=== Given data ===

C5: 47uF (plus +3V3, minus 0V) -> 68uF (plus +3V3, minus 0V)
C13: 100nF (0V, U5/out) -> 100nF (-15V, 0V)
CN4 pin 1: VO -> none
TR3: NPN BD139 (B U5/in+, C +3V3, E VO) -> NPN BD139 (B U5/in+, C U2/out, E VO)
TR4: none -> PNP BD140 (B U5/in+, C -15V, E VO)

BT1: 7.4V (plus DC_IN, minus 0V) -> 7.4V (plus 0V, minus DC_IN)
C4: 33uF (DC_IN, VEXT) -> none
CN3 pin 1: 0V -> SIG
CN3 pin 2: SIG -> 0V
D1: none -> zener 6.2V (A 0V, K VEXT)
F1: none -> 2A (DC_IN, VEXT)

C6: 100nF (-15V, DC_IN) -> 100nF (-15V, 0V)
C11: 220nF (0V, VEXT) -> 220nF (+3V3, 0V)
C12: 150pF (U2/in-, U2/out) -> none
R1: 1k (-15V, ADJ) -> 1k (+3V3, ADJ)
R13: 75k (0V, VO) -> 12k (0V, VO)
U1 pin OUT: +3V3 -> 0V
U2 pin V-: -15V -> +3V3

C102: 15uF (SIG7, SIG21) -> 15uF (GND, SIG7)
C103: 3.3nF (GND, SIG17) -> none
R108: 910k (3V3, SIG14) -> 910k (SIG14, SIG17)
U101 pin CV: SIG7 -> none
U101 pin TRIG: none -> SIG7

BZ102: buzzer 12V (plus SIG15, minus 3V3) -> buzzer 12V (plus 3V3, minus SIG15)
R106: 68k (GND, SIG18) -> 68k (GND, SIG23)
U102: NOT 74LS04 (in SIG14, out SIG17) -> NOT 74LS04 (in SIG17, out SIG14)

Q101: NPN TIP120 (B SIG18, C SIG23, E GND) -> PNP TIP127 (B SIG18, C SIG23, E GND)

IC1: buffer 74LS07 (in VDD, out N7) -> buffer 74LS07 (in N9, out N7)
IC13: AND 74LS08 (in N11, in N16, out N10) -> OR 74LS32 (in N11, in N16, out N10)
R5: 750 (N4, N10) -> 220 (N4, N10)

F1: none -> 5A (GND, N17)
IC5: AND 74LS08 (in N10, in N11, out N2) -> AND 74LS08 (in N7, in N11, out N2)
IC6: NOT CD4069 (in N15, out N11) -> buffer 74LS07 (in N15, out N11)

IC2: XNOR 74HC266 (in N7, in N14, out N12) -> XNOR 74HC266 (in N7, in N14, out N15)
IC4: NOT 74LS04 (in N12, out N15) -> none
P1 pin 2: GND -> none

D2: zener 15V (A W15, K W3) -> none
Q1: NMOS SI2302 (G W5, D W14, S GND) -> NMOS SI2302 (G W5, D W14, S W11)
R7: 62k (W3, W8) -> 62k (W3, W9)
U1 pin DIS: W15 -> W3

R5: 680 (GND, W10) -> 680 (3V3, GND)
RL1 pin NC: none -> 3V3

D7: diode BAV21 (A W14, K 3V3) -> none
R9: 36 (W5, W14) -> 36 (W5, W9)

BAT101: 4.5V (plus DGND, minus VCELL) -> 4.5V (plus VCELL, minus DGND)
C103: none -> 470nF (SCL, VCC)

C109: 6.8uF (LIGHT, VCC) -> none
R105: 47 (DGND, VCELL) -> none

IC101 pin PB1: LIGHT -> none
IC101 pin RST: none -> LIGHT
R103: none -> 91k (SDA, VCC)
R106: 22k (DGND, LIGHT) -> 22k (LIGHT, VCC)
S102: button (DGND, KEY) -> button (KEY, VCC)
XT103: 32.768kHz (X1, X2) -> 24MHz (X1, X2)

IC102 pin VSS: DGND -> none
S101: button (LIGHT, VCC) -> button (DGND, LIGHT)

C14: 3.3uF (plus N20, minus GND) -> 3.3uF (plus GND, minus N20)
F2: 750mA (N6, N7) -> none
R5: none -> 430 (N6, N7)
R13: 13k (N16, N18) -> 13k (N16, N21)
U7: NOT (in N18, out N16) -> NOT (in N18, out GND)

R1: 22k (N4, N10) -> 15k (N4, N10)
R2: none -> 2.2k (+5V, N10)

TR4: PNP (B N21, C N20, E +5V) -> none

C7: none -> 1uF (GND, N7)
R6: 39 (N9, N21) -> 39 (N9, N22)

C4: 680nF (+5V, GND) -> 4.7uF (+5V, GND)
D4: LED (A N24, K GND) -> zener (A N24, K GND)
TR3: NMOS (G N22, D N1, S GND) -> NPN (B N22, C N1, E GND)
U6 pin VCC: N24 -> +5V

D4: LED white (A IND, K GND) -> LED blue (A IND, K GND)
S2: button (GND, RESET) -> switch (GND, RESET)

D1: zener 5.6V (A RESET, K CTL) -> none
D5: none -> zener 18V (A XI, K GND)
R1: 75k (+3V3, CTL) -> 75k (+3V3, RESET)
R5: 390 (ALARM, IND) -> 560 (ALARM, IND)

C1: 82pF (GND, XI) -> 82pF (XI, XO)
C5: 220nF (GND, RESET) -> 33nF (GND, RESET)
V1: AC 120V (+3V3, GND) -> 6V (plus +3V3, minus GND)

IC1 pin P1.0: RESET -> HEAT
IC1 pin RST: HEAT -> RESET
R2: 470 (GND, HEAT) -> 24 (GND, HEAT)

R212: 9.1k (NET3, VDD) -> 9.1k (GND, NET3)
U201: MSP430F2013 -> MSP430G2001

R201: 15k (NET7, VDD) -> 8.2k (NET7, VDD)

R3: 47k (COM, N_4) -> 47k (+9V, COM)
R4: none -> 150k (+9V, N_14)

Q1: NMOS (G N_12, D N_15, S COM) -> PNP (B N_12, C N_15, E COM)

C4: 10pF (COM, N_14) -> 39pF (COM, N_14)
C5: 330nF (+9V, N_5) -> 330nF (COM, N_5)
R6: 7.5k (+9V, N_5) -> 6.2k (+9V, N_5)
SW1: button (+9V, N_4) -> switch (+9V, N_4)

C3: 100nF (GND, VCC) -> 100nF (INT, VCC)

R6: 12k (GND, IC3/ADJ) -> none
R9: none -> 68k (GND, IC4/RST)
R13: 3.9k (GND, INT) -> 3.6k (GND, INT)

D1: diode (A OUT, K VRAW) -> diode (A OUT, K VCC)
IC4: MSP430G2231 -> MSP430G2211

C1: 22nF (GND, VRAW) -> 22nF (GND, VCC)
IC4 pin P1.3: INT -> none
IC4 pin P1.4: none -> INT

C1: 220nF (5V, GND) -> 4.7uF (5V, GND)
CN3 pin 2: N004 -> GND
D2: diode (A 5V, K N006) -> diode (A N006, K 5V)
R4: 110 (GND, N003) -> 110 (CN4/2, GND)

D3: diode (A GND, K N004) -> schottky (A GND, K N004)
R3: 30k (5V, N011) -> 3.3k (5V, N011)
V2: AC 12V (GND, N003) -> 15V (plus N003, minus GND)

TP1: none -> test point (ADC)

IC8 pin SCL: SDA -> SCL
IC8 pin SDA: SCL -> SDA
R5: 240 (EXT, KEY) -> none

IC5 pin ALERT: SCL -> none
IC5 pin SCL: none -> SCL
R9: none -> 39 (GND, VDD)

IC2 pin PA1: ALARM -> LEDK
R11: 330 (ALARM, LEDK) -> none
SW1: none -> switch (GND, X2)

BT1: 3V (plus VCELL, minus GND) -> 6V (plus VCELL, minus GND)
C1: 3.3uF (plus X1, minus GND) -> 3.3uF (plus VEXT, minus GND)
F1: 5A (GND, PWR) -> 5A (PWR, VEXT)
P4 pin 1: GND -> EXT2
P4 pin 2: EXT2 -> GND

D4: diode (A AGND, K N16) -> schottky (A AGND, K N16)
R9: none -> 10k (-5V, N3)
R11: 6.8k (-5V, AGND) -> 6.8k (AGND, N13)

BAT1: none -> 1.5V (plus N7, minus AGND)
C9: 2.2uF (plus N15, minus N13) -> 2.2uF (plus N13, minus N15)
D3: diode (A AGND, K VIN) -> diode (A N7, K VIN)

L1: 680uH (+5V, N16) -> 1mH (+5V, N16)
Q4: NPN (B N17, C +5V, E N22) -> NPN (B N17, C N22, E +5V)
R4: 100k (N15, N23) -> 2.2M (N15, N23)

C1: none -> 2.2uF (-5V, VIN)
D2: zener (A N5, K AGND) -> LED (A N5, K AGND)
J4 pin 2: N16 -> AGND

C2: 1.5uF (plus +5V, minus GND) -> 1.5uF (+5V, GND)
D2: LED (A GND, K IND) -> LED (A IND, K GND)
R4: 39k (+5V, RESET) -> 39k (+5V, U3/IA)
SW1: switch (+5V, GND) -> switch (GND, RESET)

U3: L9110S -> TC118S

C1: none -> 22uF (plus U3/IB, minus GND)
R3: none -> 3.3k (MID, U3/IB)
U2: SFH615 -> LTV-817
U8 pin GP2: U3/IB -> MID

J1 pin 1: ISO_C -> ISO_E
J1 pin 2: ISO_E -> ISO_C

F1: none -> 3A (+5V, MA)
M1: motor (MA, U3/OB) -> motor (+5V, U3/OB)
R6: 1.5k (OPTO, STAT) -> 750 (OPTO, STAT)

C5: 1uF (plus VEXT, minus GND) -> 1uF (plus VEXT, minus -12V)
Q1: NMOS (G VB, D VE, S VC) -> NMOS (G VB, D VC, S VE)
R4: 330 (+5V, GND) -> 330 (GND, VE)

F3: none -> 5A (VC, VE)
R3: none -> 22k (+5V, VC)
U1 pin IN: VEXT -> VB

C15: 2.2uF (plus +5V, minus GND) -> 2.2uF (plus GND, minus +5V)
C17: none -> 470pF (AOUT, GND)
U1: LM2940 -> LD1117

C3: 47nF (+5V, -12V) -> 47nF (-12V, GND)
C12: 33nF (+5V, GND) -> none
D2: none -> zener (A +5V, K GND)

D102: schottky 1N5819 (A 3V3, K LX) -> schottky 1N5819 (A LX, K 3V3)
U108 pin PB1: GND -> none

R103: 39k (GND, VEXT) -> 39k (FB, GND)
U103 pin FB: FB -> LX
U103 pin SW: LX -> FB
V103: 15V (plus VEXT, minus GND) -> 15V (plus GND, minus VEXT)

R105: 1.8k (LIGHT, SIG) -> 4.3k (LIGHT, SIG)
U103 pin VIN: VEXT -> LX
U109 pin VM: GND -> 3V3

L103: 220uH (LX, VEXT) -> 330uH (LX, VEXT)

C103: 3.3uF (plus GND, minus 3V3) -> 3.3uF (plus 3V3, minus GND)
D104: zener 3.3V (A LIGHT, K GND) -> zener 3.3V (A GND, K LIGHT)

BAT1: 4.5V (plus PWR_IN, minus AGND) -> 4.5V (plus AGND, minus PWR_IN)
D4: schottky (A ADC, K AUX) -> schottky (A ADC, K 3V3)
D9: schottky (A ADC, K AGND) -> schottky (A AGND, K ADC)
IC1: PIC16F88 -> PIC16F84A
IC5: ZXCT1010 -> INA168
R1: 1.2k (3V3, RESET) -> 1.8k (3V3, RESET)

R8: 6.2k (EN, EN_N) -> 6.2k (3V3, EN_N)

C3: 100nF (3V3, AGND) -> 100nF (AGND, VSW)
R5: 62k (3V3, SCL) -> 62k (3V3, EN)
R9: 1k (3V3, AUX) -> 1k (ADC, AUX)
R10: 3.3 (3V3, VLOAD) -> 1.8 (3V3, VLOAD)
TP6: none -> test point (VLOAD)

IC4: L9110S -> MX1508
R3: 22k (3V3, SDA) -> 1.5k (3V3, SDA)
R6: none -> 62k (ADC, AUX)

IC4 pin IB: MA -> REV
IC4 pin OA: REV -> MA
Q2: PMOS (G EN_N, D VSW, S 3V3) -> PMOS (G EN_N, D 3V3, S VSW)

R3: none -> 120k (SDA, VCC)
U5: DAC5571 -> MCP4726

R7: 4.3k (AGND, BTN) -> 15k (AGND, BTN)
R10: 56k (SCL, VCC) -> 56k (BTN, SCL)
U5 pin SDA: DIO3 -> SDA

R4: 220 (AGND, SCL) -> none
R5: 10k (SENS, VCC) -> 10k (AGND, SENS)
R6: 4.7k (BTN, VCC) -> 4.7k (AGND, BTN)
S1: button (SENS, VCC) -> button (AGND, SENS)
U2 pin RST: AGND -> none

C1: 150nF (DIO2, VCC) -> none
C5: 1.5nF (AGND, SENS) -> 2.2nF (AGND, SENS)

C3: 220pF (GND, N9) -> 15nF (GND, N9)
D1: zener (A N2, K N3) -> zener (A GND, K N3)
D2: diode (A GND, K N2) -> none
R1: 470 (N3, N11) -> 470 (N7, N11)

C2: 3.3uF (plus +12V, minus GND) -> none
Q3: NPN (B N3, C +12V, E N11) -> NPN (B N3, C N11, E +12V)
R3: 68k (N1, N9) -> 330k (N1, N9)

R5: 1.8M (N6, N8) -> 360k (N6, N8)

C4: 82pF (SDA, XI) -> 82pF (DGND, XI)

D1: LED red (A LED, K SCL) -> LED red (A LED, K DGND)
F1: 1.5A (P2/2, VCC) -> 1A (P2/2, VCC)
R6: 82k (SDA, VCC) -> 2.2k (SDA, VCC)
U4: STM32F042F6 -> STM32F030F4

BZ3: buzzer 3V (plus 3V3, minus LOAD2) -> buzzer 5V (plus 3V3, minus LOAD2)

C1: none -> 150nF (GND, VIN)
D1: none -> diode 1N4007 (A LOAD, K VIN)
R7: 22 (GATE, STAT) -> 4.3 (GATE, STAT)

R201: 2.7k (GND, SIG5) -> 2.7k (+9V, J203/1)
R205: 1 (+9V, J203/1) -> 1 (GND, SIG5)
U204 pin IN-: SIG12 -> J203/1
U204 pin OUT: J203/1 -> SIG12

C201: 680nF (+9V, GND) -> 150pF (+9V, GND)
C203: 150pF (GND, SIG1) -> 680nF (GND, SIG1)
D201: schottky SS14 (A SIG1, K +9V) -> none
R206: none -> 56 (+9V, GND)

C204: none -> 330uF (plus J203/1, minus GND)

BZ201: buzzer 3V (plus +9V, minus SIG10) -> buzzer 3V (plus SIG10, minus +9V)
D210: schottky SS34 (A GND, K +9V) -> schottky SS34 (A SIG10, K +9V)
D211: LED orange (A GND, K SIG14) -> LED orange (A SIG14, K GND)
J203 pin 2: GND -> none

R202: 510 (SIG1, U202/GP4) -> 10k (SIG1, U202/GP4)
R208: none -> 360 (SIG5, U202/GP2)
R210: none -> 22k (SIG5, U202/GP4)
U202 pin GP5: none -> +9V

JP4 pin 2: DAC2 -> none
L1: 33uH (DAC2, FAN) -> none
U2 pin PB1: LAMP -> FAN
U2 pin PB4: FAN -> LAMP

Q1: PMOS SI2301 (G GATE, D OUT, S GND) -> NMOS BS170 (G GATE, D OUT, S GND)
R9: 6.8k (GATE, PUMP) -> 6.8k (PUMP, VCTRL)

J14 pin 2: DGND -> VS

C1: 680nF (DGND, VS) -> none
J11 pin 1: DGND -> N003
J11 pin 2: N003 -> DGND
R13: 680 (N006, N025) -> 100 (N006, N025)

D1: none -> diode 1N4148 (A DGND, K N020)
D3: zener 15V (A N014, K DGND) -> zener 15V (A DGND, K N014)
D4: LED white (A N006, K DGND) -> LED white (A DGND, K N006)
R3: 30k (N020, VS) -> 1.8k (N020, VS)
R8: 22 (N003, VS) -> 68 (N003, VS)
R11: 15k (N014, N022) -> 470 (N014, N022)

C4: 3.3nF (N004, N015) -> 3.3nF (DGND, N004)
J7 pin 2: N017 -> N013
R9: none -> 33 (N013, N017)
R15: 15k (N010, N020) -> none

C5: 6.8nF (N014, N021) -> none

===

▶ **Work required**
Please show the lines of the material that contain the string "test".

▶ **Answer**
TP1: none -> test point (ADC)
TP6: none -> test point (VLOAD)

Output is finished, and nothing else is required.